What is required:
Begin at the line containing "(515, 323) x2.13" in the records below, end at the line containing "(turquoise) (617, 292)", and retype each line in that span exactly. No other line and no image should appear.

-------------------------

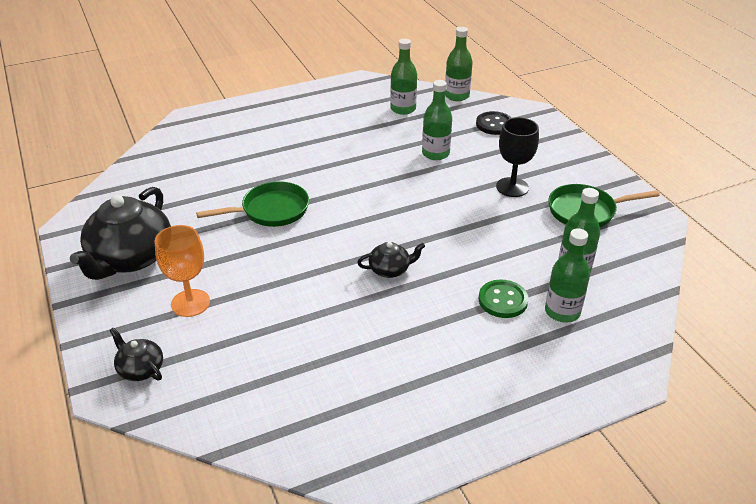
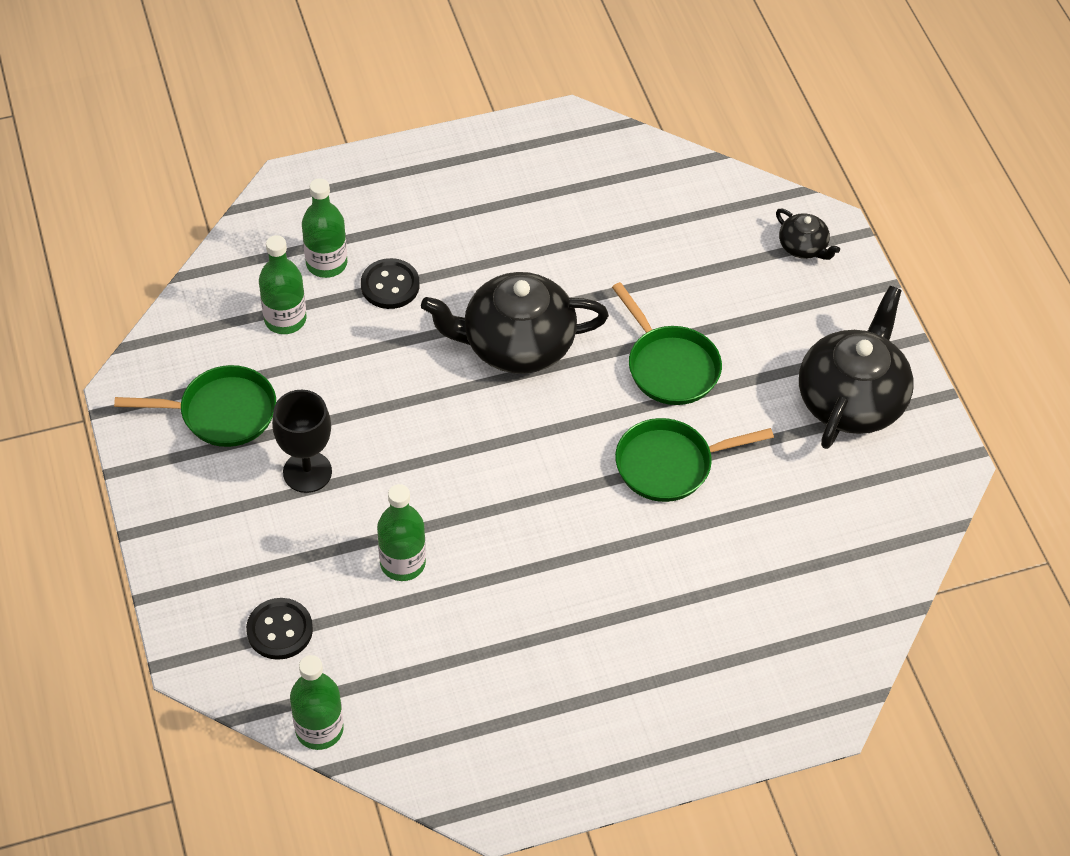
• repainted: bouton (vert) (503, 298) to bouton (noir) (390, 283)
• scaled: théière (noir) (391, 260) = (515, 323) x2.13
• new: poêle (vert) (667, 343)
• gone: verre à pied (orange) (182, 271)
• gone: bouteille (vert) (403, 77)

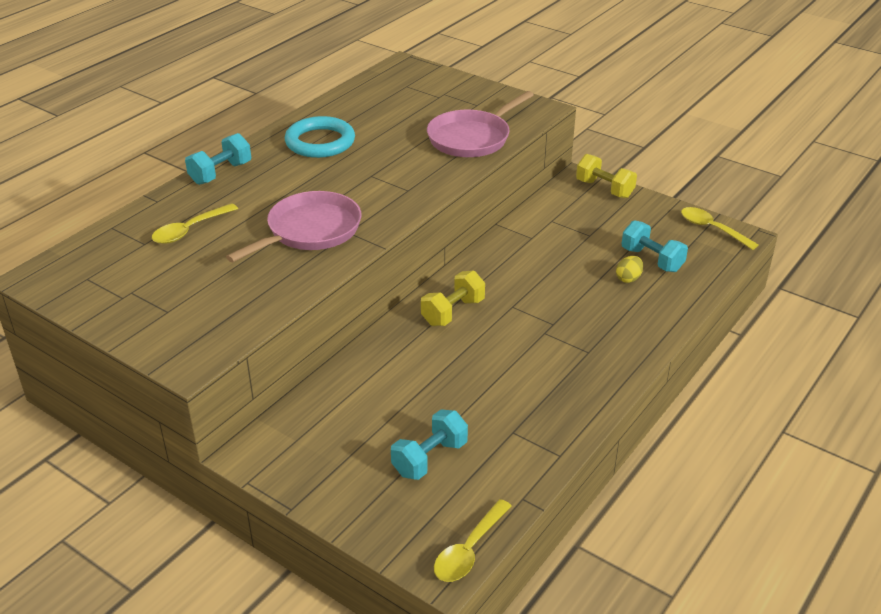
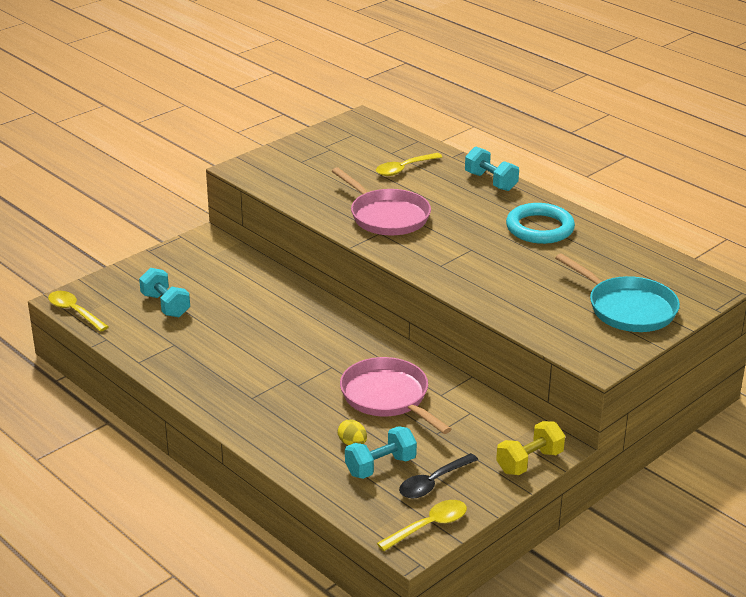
• shifted: poêle (rose) (480, 124) to (395, 395)
• rotated: cuillère (jaune) (195, 223) = (409, 164) 90 degrees counterclockwise
• new: cuillère (noir) (438, 475)
• new: poêle (turquoise) (617, 292)
• gone: haltère (jaune) (453, 298)

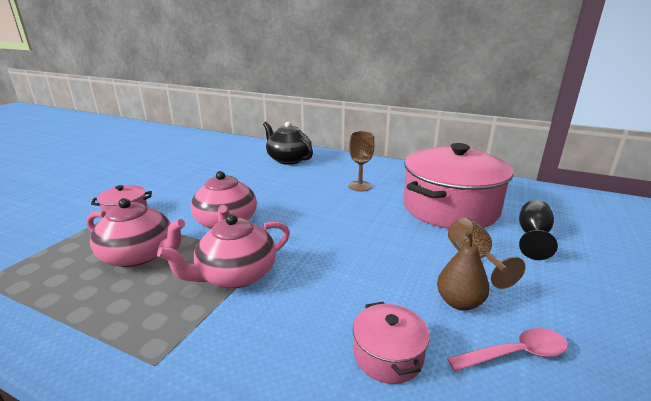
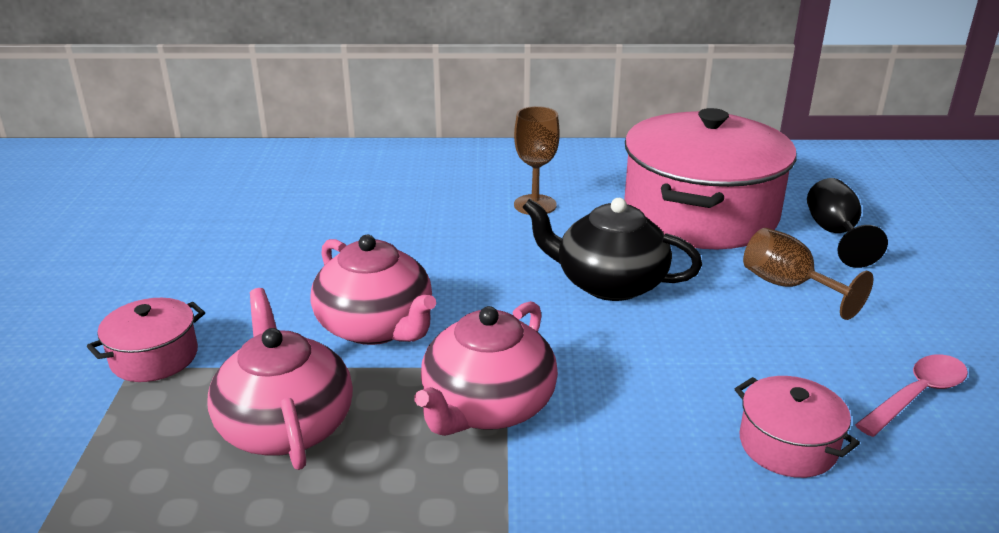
• rotated: théière (rose) (135, 233) = (280, 379) 105 degrees counterclockwise
• shifted: théière (noir) (288, 143) to (612, 249)
• gone: poire (marron) (463, 270)

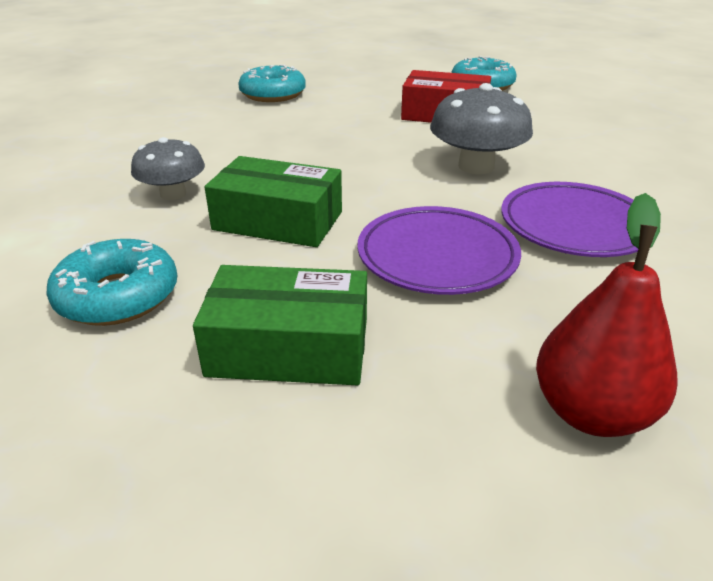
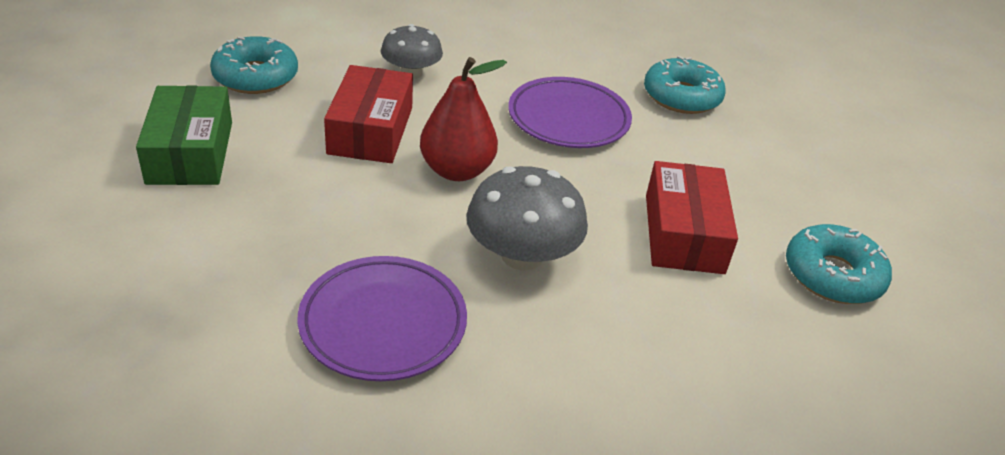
• repainted: boîte (vert) (273, 201) to boîte (rouge) (368, 114)
• shifted: poire (rouge) (607, 315) to (463, 119)
• shifted: assiette (violet) (439, 250) to (570, 112)

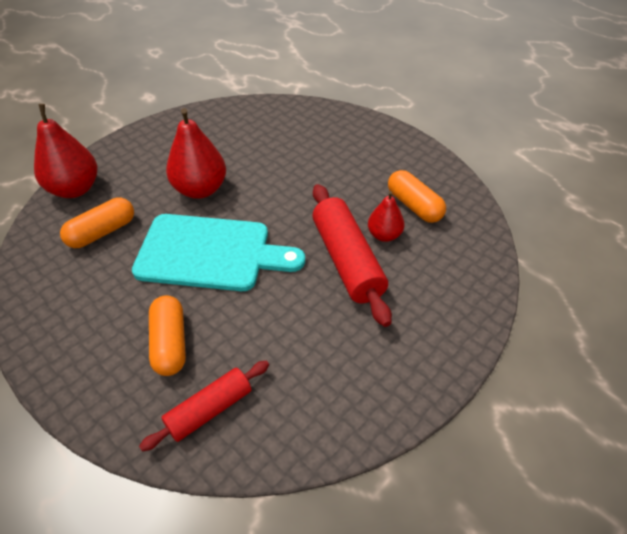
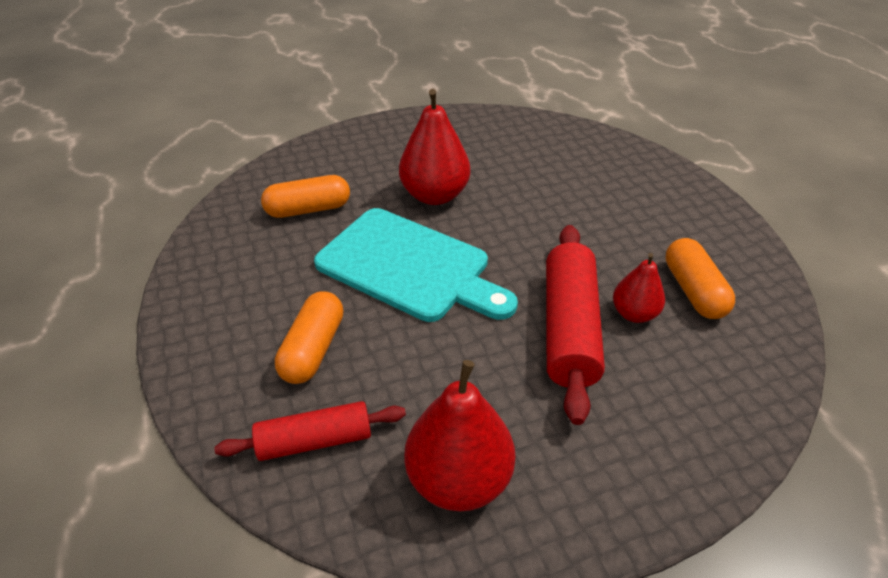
• shifted: poire (rouge) (65, 151) to (459, 436)

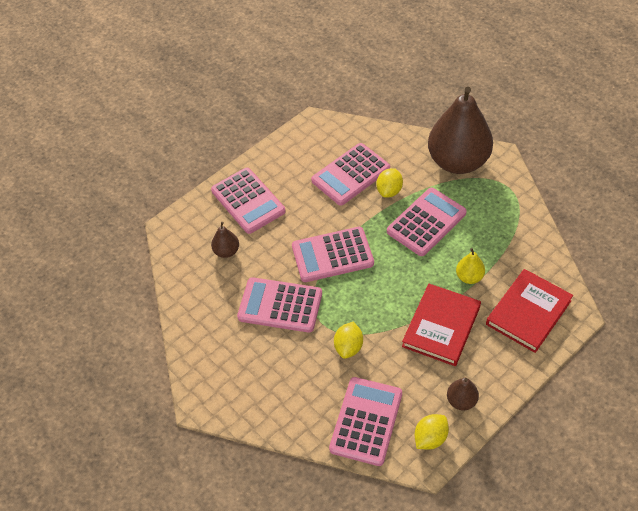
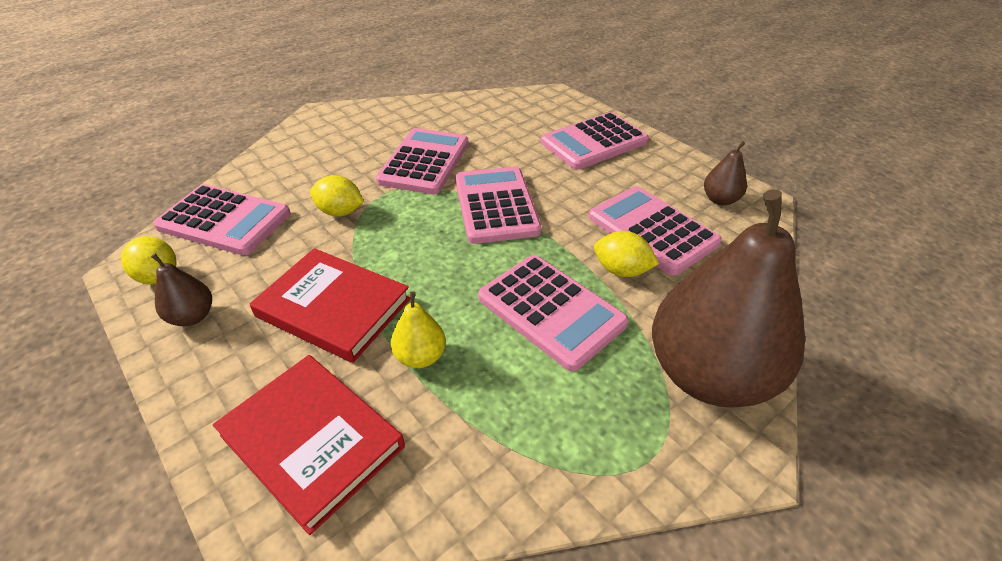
• shifted: poire (marron) (225, 240) to (725, 173)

-------------------------

Result of this task:
• scaled: théière (noir) (391, 260) = (515, 323) x2.13
• new: poêle (vert) (667, 343)
• gone: verre à pied (orange) (182, 271)
• gone: bouteille (vert) (403, 77)

• shifted: poêle (rose) (480, 124) to (395, 395)
• rotated: cuillère (jaune) (195, 223) = (409, 164) 90 degrees counterclockwise
• new: cuillère (noir) (438, 475)
• new: poêle (turquoise) (617, 292)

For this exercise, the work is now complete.